### PROVIDED MATERIAL
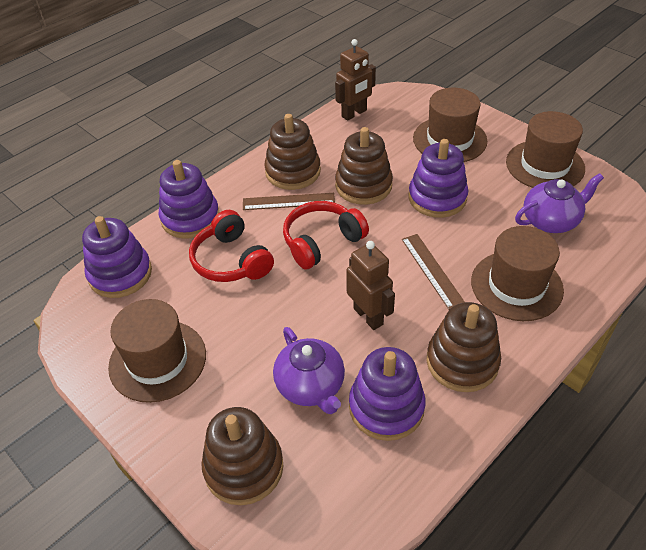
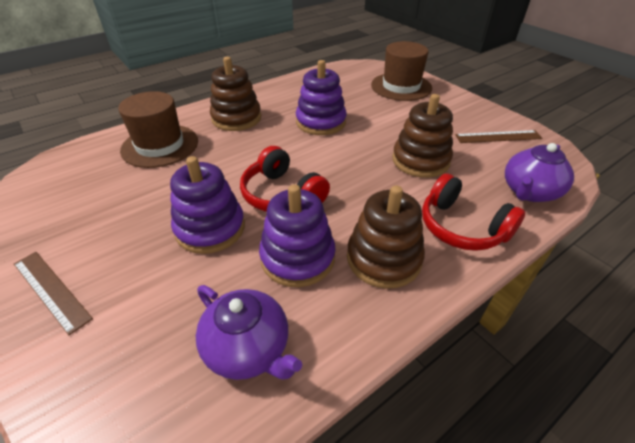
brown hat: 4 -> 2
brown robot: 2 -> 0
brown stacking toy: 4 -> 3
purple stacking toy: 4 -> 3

--

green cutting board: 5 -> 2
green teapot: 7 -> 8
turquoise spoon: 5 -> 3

---

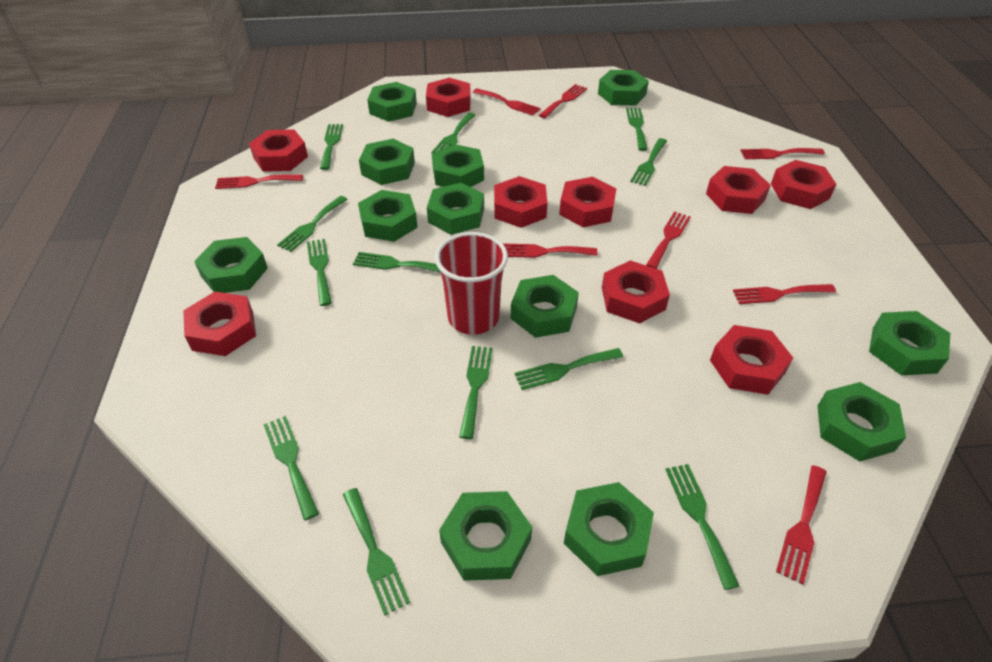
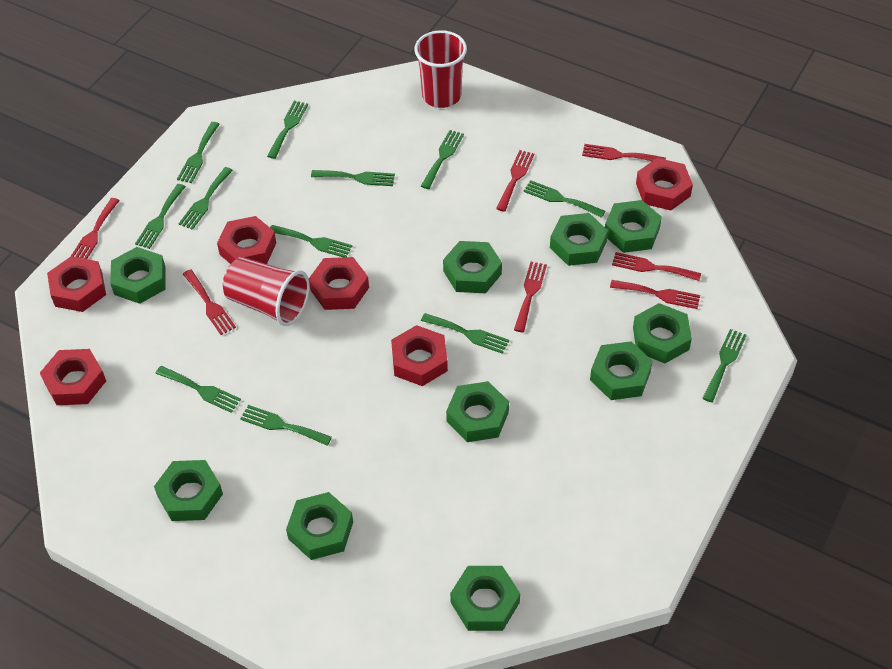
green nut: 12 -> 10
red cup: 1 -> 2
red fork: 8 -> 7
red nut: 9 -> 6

### PROBLEM DETAILS
When the string "brown" occurs in a line of the material, that line belongs in the answer.

### ANSWER
brown hat: 4 -> 2
brown robot: 2 -> 0
brown stacking toy: 4 -> 3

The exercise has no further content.